What the exercise asks
In the data below, which lines contain "semicircle"? List them by copying each one.

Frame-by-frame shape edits
::::
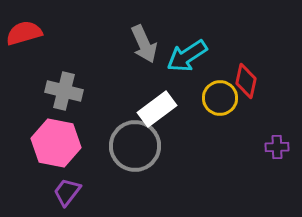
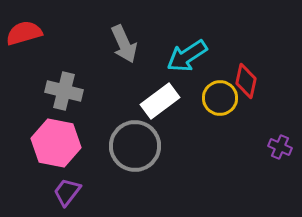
gray arrow: moved 20 px left
white rectangle: moved 3 px right, 8 px up
purple cross: moved 3 px right; rotated 25 degrees clockwise
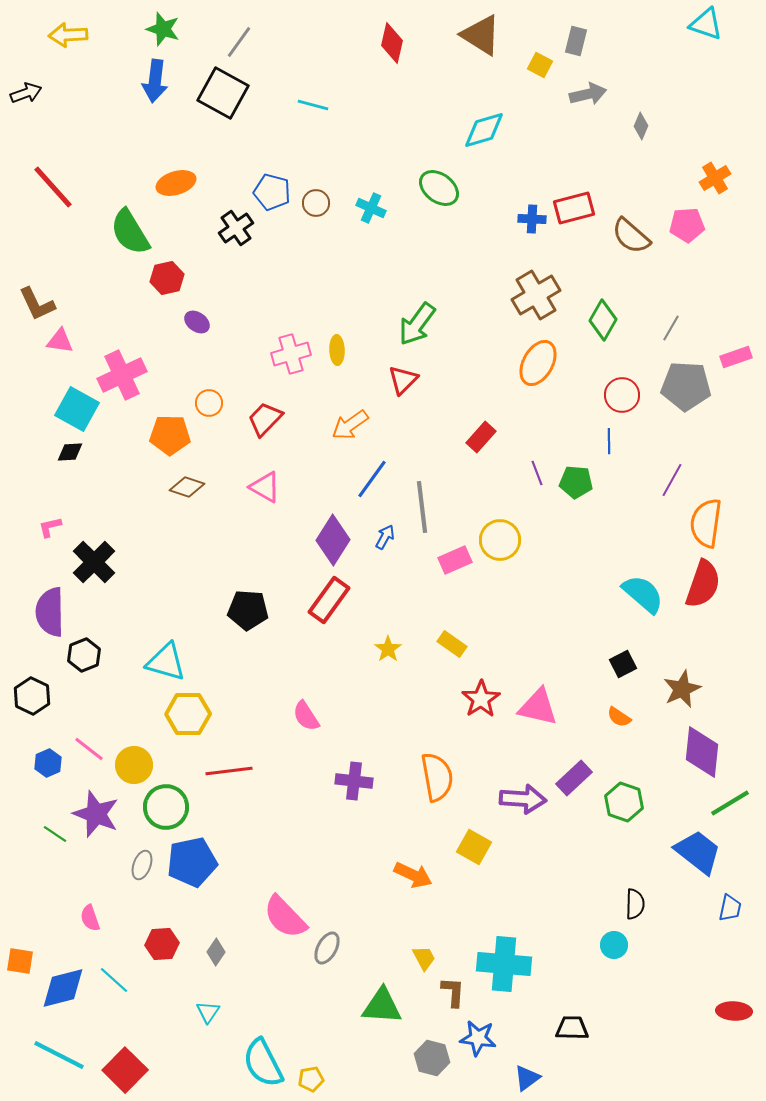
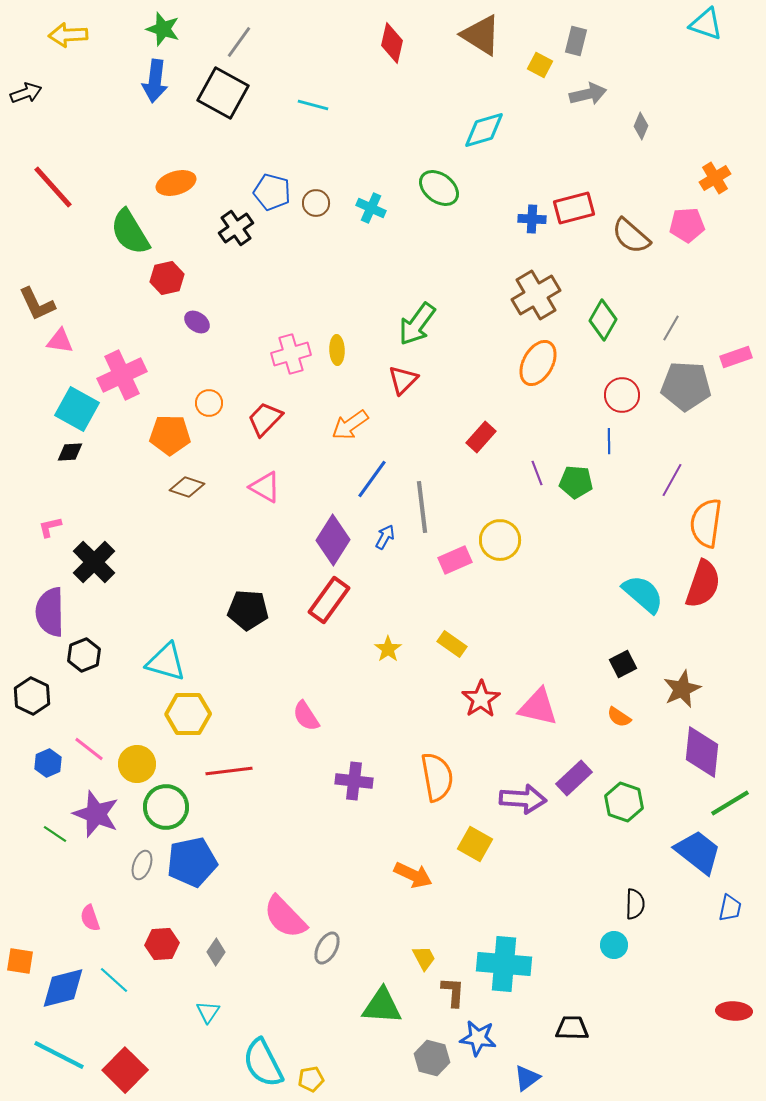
yellow circle at (134, 765): moved 3 px right, 1 px up
yellow square at (474, 847): moved 1 px right, 3 px up
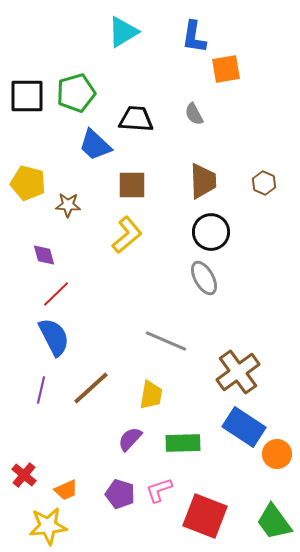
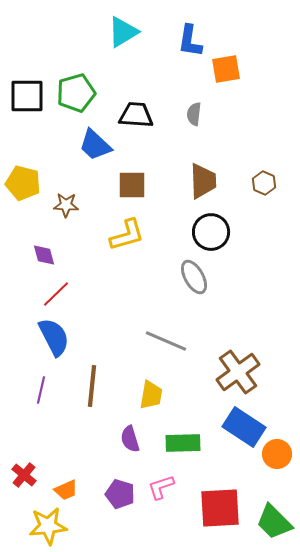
blue L-shape: moved 4 px left, 4 px down
gray semicircle: rotated 35 degrees clockwise
black trapezoid: moved 4 px up
yellow pentagon: moved 5 px left
brown star: moved 2 px left
yellow L-shape: rotated 24 degrees clockwise
gray ellipse: moved 10 px left, 1 px up
brown line: moved 1 px right, 2 px up; rotated 42 degrees counterclockwise
purple semicircle: rotated 60 degrees counterclockwise
pink L-shape: moved 2 px right, 3 px up
red square: moved 15 px right, 8 px up; rotated 24 degrees counterclockwise
green trapezoid: rotated 9 degrees counterclockwise
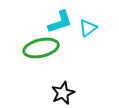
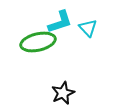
cyan triangle: rotated 36 degrees counterclockwise
green ellipse: moved 3 px left, 6 px up
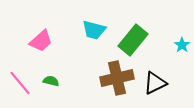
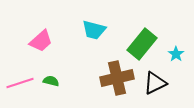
green rectangle: moved 9 px right, 4 px down
cyan star: moved 6 px left, 9 px down
pink line: rotated 68 degrees counterclockwise
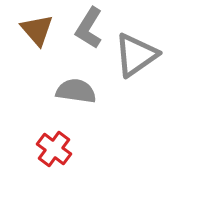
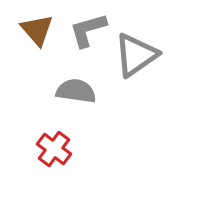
gray L-shape: moved 1 px left, 2 px down; rotated 42 degrees clockwise
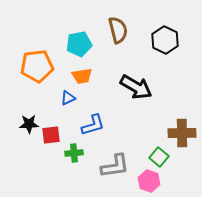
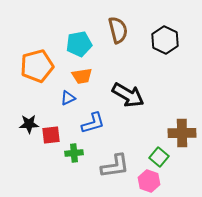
orange pentagon: rotated 8 degrees counterclockwise
black arrow: moved 8 px left, 8 px down
blue L-shape: moved 2 px up
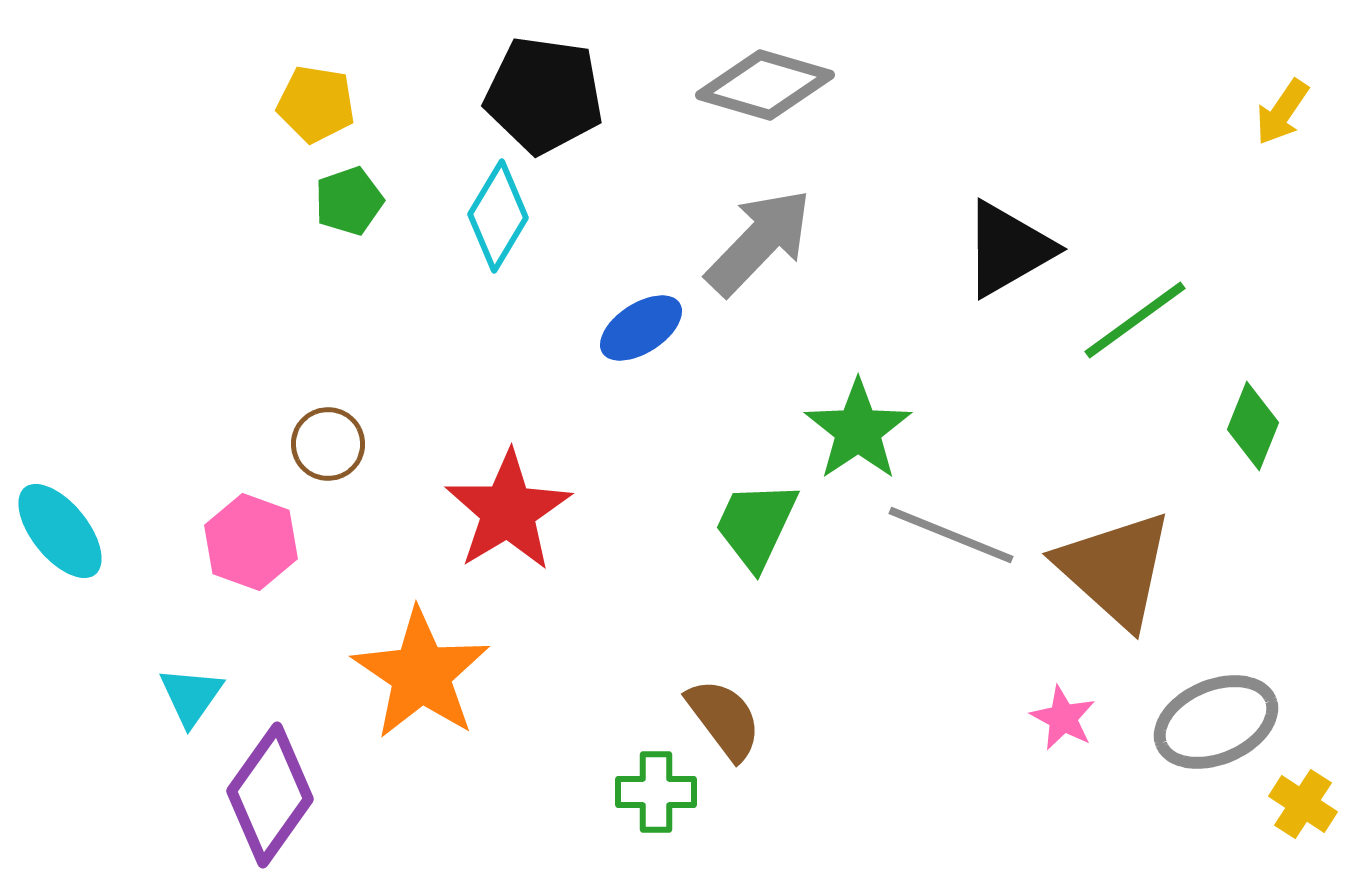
::::
Answer box
gray semicircle: rotated 35 degrees clockwise
purple semicircle: rotated 60 degrees counterclockwise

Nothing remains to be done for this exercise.